(Collected data entries)
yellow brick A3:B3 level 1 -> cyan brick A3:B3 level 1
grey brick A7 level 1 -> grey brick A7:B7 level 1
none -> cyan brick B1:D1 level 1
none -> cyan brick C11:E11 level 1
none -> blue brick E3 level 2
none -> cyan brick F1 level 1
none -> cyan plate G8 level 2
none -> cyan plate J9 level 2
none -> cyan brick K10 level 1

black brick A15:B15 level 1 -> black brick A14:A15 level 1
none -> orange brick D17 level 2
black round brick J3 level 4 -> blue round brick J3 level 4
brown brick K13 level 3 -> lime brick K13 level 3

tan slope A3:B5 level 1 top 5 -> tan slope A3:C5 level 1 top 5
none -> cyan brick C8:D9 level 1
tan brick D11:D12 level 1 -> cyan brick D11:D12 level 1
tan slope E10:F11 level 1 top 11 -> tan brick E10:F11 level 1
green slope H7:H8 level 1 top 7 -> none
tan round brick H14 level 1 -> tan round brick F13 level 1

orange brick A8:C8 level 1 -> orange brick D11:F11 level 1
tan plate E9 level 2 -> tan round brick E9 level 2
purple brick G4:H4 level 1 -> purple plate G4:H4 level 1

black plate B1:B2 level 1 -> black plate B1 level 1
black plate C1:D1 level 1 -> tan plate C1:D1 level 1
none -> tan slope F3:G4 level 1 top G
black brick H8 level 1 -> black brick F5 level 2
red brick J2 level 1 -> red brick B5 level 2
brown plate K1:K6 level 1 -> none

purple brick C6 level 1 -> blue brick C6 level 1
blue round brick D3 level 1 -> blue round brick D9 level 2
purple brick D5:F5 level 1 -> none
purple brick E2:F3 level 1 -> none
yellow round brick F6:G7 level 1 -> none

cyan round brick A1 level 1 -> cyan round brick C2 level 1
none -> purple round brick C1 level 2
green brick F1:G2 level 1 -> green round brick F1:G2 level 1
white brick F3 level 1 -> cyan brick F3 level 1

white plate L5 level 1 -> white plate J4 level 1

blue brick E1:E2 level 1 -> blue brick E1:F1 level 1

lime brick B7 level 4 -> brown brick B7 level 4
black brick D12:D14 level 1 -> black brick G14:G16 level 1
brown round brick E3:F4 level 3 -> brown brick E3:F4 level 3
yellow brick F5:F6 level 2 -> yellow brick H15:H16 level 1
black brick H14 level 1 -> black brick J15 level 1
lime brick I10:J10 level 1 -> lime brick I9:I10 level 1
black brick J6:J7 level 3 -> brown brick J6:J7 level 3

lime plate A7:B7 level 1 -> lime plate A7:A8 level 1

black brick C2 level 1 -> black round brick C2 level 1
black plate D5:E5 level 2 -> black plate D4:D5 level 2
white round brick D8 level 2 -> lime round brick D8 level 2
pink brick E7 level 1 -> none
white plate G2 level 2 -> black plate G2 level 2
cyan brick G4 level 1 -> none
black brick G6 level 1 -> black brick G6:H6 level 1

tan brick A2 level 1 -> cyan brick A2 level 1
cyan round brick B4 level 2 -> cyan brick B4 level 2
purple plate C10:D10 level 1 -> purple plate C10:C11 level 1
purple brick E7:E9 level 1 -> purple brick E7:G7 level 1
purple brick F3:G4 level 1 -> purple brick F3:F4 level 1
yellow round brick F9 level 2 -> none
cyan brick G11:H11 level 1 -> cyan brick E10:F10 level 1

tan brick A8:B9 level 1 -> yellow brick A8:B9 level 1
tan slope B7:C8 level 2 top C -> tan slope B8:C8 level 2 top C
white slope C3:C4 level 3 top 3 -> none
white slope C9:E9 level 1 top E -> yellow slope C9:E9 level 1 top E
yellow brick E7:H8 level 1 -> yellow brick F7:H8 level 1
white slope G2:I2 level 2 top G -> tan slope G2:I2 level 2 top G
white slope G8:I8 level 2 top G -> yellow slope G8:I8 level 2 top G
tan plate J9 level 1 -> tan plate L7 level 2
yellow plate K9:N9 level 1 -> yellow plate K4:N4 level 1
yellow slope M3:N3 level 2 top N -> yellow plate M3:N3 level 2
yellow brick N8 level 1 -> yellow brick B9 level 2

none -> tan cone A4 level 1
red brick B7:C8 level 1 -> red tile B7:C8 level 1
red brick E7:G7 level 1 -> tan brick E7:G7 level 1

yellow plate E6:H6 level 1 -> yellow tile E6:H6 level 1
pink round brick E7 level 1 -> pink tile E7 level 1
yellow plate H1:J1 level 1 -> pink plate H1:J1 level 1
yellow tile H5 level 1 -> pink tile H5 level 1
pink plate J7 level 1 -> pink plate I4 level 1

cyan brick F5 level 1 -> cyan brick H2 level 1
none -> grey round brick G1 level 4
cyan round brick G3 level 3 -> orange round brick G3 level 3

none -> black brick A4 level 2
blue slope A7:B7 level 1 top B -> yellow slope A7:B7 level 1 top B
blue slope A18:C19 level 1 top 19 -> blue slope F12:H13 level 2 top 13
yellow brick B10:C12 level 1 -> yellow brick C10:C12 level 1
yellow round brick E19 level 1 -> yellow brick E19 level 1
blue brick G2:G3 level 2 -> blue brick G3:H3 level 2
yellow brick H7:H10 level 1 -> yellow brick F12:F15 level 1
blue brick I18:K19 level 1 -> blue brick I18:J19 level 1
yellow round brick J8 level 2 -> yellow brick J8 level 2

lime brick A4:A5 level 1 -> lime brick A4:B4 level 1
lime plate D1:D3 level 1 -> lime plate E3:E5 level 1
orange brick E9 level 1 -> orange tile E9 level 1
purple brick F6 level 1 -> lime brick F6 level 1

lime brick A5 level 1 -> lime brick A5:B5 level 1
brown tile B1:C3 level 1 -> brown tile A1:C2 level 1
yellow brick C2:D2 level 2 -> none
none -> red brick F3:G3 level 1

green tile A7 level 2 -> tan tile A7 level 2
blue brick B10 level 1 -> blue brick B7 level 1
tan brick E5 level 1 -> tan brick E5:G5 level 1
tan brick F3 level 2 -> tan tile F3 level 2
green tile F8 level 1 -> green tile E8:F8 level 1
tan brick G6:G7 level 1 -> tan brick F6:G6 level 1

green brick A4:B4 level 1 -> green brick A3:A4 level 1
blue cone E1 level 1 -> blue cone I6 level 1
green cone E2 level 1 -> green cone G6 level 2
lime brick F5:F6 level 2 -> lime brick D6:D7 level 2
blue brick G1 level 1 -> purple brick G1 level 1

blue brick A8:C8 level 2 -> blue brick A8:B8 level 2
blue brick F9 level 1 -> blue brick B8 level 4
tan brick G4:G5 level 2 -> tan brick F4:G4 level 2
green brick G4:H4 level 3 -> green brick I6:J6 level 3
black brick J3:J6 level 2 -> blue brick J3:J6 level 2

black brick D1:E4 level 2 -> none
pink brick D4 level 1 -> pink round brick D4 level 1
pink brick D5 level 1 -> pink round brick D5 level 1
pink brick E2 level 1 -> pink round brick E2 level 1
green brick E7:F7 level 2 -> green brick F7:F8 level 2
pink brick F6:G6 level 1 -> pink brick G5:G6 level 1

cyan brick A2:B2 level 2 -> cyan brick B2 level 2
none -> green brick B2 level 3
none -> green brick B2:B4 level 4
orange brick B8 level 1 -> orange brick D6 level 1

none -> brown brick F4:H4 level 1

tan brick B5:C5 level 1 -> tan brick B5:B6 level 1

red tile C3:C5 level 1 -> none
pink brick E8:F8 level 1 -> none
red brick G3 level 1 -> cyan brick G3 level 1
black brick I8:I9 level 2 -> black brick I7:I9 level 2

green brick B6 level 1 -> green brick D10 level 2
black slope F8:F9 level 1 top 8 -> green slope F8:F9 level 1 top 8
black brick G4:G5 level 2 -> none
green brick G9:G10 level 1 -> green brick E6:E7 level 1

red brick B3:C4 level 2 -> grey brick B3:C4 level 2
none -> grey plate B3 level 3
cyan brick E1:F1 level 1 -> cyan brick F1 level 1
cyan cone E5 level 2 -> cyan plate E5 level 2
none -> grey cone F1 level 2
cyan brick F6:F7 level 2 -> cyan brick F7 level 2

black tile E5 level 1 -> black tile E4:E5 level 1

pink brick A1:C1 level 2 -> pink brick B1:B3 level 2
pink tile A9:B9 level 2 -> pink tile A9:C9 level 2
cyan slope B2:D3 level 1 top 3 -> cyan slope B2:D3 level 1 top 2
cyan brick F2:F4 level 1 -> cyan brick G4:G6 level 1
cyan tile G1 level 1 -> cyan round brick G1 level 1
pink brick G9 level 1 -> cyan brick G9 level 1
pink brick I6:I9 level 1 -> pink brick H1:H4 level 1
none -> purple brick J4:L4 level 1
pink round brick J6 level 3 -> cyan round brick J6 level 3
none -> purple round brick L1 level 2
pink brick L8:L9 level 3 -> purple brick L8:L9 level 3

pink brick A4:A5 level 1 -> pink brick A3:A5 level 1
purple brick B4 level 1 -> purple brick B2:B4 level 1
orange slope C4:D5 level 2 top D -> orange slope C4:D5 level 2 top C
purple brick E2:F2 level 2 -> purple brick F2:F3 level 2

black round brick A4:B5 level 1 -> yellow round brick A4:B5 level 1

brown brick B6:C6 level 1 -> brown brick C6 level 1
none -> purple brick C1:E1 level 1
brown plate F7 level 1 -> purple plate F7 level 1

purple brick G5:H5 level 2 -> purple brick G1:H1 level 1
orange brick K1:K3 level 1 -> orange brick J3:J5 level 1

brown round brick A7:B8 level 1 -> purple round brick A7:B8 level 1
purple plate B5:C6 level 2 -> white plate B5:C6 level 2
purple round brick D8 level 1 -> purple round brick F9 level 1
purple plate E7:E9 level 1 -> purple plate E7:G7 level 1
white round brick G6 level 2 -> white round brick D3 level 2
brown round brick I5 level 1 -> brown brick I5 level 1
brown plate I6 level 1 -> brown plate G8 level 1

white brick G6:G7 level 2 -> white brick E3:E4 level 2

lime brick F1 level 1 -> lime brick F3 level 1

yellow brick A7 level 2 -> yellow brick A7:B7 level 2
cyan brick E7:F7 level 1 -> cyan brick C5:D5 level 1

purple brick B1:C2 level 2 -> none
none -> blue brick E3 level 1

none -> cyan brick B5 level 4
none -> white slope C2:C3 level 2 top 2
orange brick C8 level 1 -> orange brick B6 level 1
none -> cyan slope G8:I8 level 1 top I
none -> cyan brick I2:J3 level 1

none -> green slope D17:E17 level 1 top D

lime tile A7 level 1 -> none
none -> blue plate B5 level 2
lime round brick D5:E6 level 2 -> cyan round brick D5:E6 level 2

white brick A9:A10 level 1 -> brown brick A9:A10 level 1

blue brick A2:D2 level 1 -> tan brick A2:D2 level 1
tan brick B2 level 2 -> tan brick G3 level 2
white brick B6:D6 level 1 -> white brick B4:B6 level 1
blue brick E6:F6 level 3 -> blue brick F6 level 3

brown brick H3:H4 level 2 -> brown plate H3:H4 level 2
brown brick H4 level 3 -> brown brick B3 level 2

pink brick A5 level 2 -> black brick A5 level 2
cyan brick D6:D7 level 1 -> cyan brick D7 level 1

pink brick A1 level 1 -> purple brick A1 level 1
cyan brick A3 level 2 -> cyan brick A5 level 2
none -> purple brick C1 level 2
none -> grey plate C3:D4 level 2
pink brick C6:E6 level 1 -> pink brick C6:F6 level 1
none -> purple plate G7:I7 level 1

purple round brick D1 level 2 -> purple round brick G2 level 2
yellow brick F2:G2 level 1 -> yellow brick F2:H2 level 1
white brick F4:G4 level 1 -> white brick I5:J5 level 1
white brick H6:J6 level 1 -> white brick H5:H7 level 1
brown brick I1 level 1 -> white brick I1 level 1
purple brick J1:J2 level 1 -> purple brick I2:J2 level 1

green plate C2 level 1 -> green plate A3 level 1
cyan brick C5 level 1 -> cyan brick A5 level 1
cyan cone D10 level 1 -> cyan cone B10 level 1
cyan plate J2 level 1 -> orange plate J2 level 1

## How to complete this task
Please return every line of the records that contains the word "orange".

## Answer box
none -> orange brick D17 level 2
orange brick A8:C8 level 1 -> orange brick D11:F11 level 1
cyan round brick G3 level 3 -> orange round brick G3 level 3
orange brick E9 level 1 -> orange tile E9 level 1
orange brick B8 level 1 -> orange brick D6 level 1
orange slope C4:D5 level 2 top D -> orange slope C4:D5 level 2 top C
orange brick K1:K3 level 1 -> orange brick J3:J5 level 1
orange brick C8 level 1 -> orange brick B6 level 1
cyan plate J2 level 1 -> orange plate J2 level 1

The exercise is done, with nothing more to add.